▶ RECORDS FOR THE TASK:
***
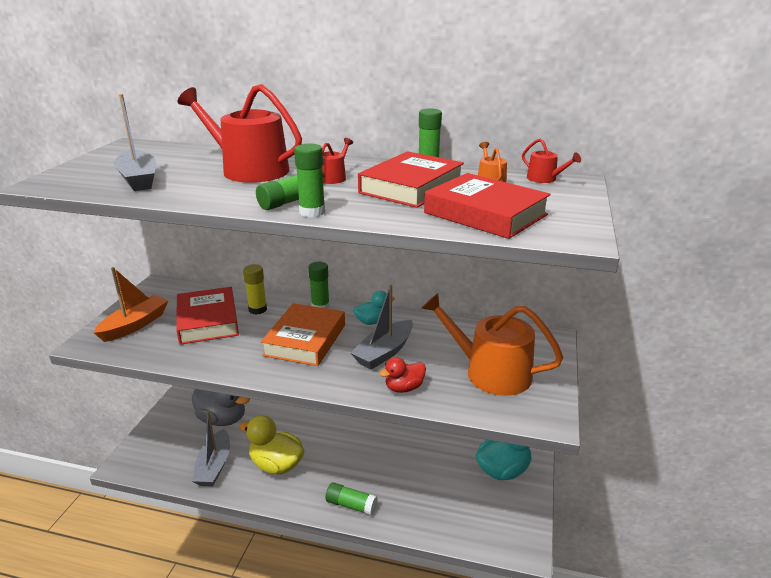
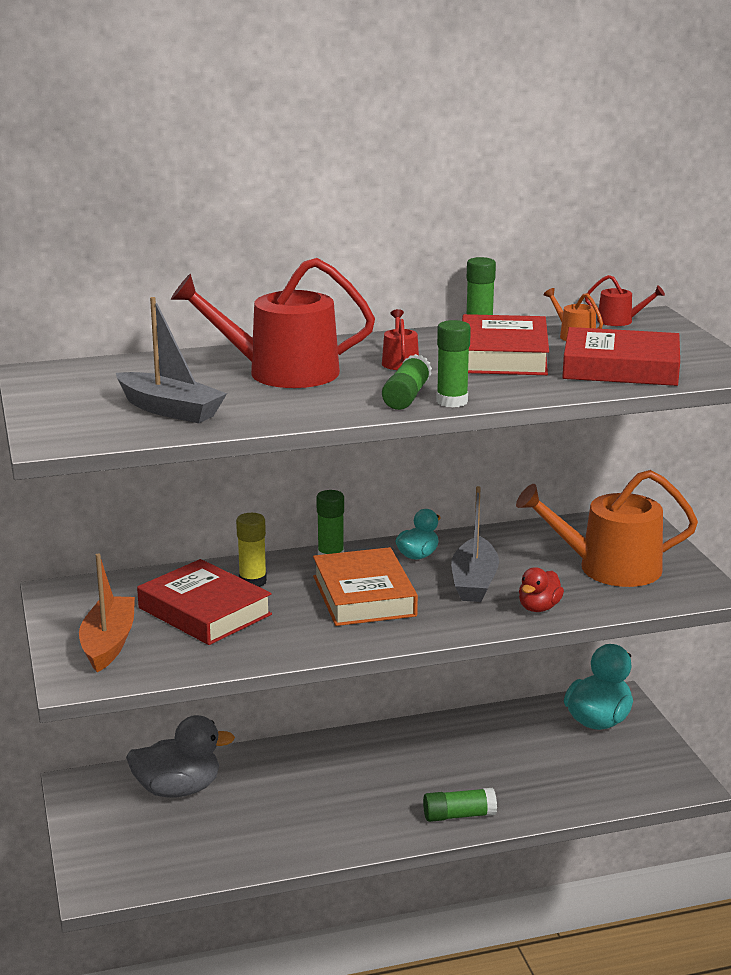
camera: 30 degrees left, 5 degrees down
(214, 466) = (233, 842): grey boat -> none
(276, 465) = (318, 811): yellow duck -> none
***
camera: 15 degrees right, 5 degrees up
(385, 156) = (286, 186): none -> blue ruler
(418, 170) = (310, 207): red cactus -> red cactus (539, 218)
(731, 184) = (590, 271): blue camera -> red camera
***
▶ ASSIGNED TASK:
Above are records; repeat only the lines starting at the line with "(418, 170) = (310, 207): red" and ending at the line with "(731, 184) = (590, 271): blue", exactly as they appear, both included.

▶ EXERCISE SOLUTION:
(418, 170) = (310, 207): red cactus -> red cactus (539, 218)
(731, 184) = (590, 271): blue camera -> red camera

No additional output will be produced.